• [Task requirements]
In the listing below, count every line that contains "square". Give nothing but the number.
===
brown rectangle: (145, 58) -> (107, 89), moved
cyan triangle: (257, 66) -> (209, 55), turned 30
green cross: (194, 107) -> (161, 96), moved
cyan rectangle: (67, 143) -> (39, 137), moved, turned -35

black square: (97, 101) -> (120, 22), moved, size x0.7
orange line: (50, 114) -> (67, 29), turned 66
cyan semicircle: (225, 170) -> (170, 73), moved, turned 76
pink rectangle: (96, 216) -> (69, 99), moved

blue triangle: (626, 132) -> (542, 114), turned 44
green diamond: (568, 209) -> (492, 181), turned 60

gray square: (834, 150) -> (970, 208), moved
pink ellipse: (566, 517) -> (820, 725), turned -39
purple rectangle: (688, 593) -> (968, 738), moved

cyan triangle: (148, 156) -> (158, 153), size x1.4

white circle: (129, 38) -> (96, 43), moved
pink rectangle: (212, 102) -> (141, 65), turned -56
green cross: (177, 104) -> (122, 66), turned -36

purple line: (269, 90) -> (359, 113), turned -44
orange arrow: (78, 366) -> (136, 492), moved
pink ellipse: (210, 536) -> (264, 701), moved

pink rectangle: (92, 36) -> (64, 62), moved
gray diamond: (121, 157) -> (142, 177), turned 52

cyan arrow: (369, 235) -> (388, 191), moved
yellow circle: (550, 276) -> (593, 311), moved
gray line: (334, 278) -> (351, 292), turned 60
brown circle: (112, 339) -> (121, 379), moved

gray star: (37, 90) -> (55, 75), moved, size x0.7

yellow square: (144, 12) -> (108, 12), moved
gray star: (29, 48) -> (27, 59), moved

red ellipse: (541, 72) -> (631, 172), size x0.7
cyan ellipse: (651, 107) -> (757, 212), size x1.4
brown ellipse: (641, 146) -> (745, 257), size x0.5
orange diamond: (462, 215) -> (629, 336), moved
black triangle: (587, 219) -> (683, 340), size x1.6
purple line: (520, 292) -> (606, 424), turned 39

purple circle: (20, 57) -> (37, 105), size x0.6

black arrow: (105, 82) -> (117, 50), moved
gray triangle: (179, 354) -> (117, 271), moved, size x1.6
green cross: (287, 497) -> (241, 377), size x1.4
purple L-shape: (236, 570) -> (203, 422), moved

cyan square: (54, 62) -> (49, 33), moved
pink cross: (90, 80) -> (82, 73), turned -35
===
• [Answer space]
4